== Segment start ==
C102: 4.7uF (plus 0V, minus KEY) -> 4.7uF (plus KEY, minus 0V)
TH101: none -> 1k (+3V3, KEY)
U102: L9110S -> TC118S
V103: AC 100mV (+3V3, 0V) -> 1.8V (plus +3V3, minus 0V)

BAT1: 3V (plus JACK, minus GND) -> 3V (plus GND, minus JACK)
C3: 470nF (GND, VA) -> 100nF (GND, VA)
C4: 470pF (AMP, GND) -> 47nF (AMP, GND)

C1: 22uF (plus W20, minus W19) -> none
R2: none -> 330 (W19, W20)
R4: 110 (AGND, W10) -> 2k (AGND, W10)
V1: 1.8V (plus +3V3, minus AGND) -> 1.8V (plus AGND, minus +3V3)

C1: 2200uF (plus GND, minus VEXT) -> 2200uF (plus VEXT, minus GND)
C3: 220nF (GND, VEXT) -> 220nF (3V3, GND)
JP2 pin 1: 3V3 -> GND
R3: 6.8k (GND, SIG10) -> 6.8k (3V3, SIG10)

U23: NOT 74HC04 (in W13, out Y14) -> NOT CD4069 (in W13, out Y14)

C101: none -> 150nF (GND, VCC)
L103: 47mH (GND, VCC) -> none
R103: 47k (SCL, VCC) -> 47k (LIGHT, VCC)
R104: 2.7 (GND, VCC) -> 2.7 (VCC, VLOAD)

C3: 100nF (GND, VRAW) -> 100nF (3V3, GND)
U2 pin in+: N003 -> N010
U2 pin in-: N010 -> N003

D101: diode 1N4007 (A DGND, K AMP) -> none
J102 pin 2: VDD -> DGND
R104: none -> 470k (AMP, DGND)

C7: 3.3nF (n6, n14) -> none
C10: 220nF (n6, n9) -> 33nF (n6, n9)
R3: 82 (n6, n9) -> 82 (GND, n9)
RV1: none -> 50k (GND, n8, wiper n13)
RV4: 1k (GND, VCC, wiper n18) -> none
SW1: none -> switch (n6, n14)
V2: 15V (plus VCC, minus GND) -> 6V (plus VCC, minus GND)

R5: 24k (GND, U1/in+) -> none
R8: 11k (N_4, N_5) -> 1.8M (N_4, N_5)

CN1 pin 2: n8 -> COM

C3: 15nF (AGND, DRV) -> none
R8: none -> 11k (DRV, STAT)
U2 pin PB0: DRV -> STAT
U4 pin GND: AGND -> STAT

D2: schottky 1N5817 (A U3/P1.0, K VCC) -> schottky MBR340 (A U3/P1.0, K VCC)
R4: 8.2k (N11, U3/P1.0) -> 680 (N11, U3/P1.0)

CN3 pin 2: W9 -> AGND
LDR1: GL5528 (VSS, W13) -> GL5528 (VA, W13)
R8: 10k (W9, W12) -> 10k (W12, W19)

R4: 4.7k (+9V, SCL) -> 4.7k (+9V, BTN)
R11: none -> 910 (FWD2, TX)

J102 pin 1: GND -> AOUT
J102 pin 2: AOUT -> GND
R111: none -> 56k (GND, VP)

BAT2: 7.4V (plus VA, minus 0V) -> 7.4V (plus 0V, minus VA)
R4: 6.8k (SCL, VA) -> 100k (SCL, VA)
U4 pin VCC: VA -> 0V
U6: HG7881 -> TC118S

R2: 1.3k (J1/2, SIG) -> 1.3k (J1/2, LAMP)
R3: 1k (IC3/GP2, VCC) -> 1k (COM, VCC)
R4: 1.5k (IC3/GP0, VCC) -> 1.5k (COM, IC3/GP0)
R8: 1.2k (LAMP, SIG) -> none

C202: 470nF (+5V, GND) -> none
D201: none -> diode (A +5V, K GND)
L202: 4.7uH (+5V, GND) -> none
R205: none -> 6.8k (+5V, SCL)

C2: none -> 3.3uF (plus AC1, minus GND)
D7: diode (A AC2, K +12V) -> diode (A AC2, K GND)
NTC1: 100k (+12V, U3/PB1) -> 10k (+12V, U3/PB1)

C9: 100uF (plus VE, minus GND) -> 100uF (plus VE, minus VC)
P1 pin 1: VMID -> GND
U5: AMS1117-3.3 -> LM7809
== Segment end ==
• **EXERCISE REQUIREMENTS**
Among the lines of the material, find those that hold the word "AGND" and copy them.

• **OUTPUT BELOW**
R4: 110 (AGND, W10) -> 2k (AGND, W10)
V1: 1.8V (plus +3V3, minus AGND) -> 1.8V (plus AGND, minus +3V3)
C3: 15nF (AGND, DRV) -> none
U4 pin GND: AGND -> STAT
CN3 pin 2: W9 -> AGND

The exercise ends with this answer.